▶ **Instructions to follow**
Would you reproduce each of the records below precisely, with the pictures left out?

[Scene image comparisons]
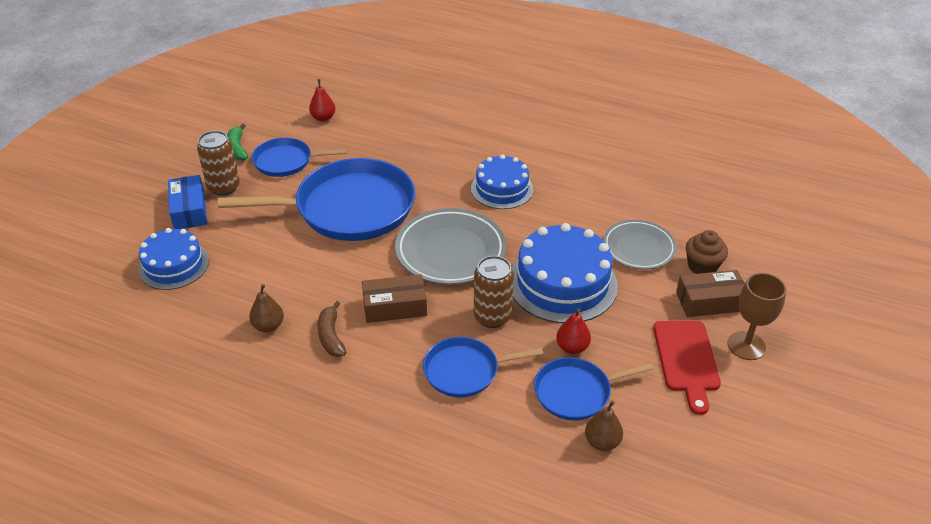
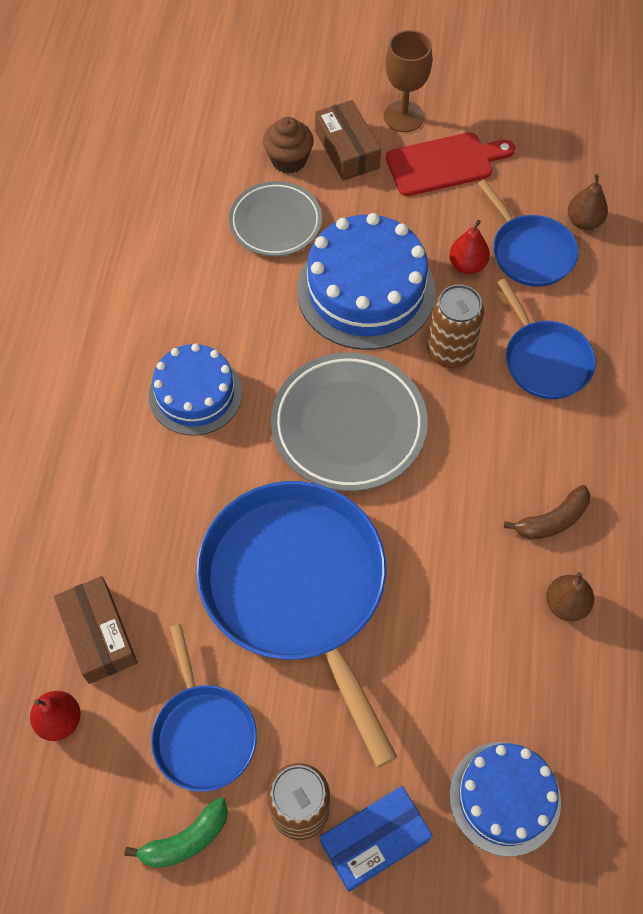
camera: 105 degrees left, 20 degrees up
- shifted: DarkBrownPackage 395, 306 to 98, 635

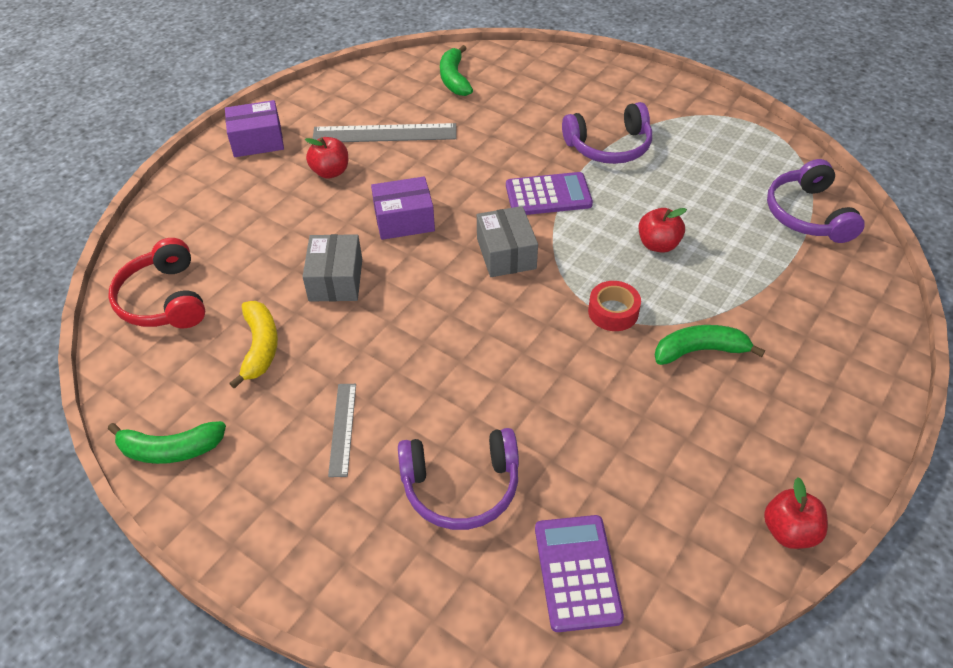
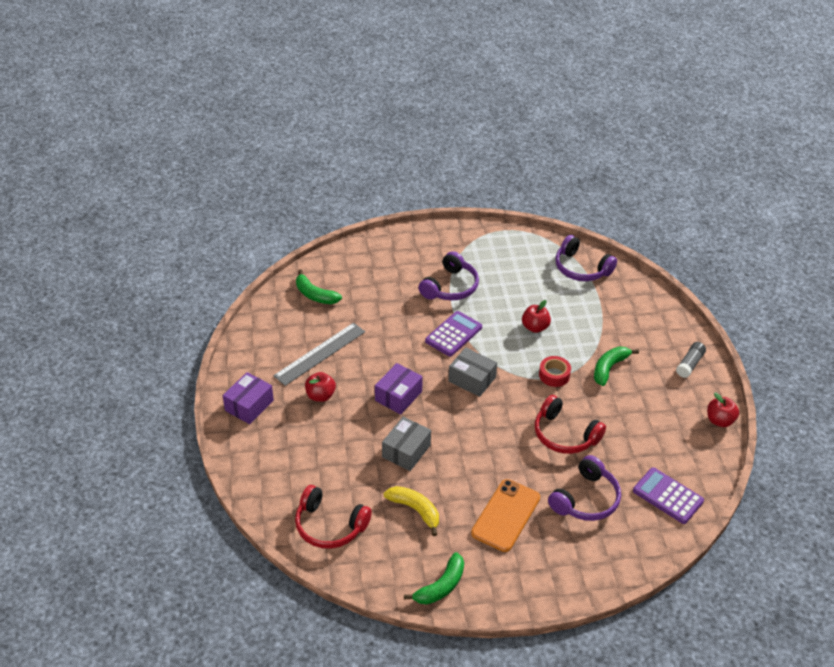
camera: 45 degrees left, 5 degrees down
- rotated: GreyPackage 335, 280 = 406, 451 75 degrees clockwise
- swapped: GreyStraightedge 342, 428 to BrightOrangePhone 505, 515
- new: GreyGlue 689, 364
- new: CrimsonHeadphones 564, 435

▶ **Solution**
camera: 105 degrees left, 20 degrees up
- shifted: DarkBrownPackage 395, 306 to 98, 635

camera: 45 degrees left, 5 degrees down
- rotated: GreyPackage 335, 280 = 406, 451 75 degrees clockwise
- swapped: GreyStraightedge 342, 428 to BrightOrangePhone 505, 515
- new: GreyGlue 689, 364
- new: CrimsonHeadphones 564, 435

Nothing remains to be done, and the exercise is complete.